## TO DO
With pictures removed, print the listing exactly.
[RECORDS PROVIDED]
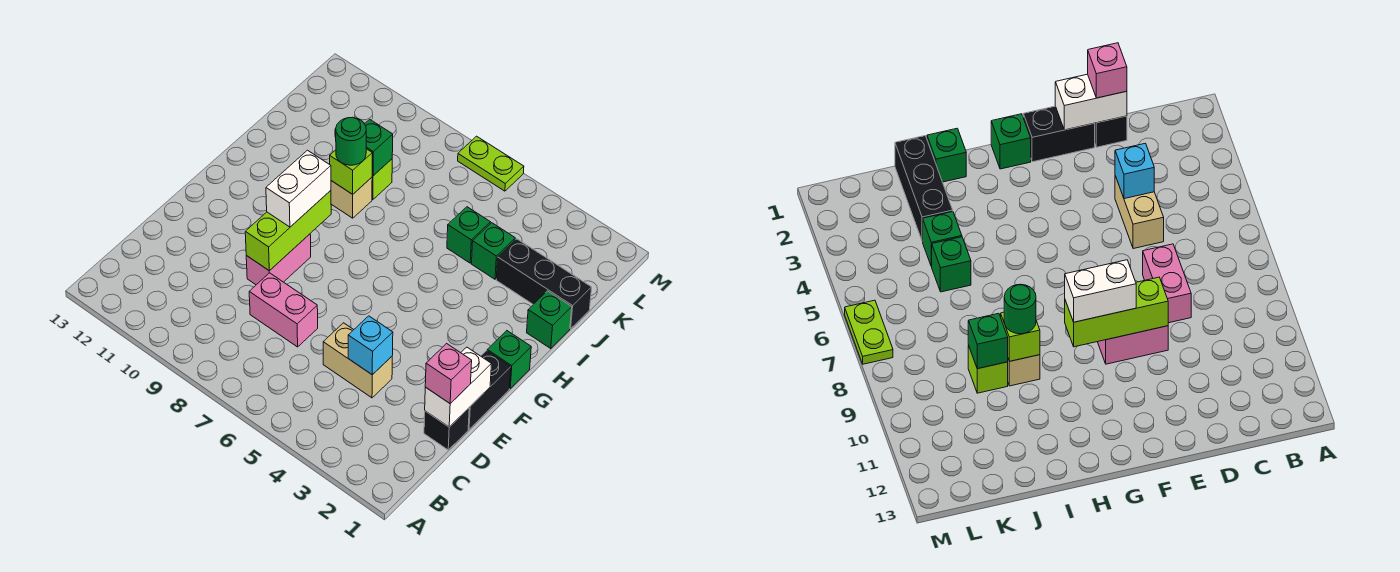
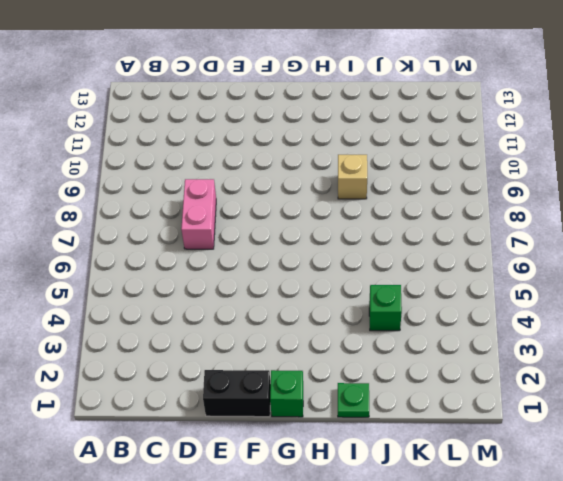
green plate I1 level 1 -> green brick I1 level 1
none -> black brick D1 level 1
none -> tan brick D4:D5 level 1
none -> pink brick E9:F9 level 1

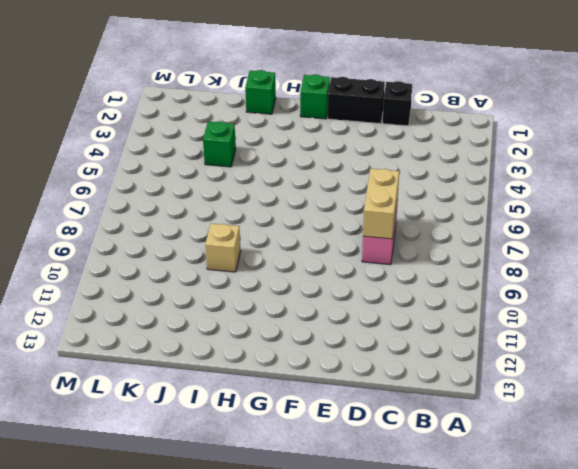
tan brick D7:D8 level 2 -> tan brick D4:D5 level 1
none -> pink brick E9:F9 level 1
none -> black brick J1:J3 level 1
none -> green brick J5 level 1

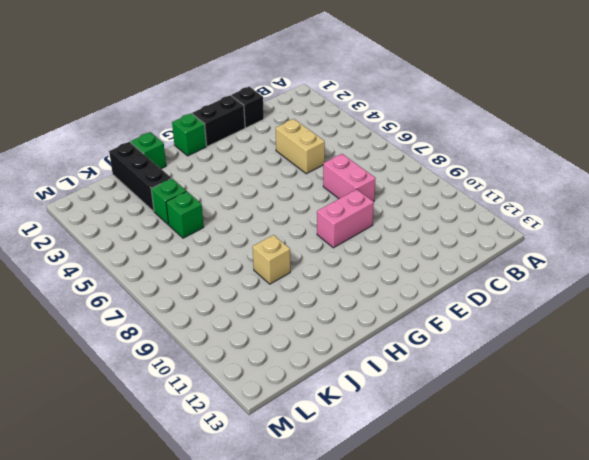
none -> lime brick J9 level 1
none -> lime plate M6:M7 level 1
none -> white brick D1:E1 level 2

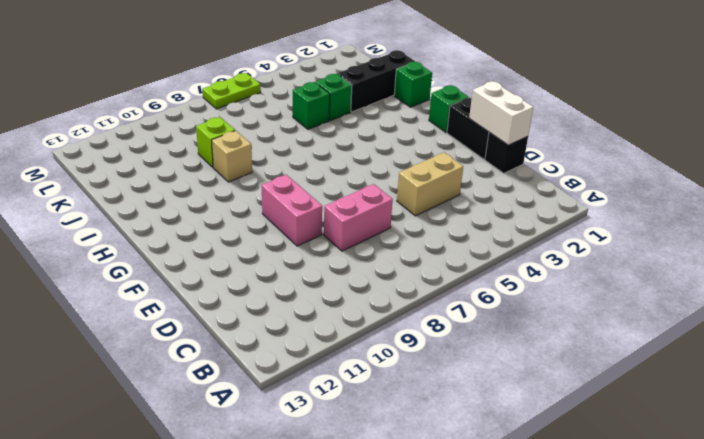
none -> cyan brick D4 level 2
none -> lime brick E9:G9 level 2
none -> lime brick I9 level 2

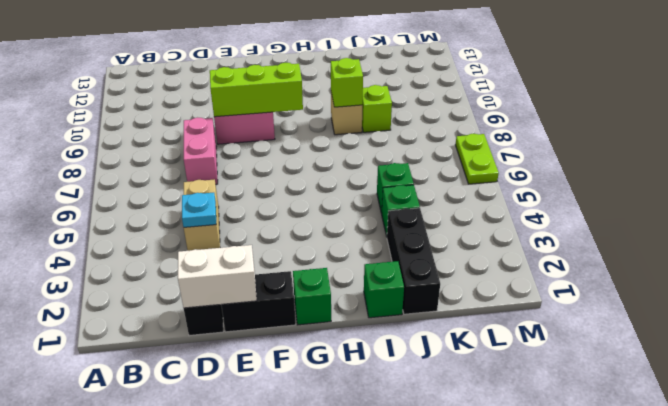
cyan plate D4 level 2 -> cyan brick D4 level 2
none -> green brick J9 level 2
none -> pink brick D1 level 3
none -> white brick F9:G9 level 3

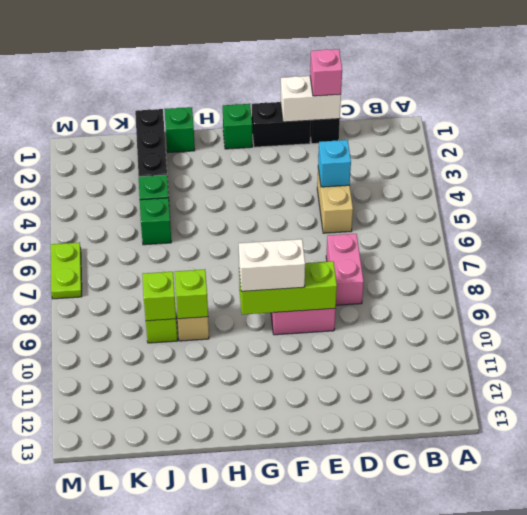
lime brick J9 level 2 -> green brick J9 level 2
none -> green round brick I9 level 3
[/RECORDS PROVIDED]
## RESULT OF THIS TASK
green plate I1 level 1 -> green brick I1 level 1
none -> black brick D1 level 1
none -> tan brick D4:D5 level 1
none -> pink brick E9:F9 level 1

tan brick D7:D8 level 2 -> tan brick D4:D5 level 1
none -> pink brick E9:F9 level 1
none -> black brick J1:J3 level 1
none -> green brick J5 level 1

none -> lime brick J9 level 1
none -> lime plate M6:M7 level 1
none -> white brick D1:E1 level 2

none -> cyan brick D4 level 2
none -> lime brick E9:G9 level 2
none -> lime brick I9 level 2

cyan plate D4 level 2 -> cyan brick D4 level 2
none -> green brick J9 level 2
none -> pink brick D1 level 3
none -> white brick F9:G9 level 3

lime brick J9 level 2 -> green brick J9 level 2
none -> green round brick I9 level 3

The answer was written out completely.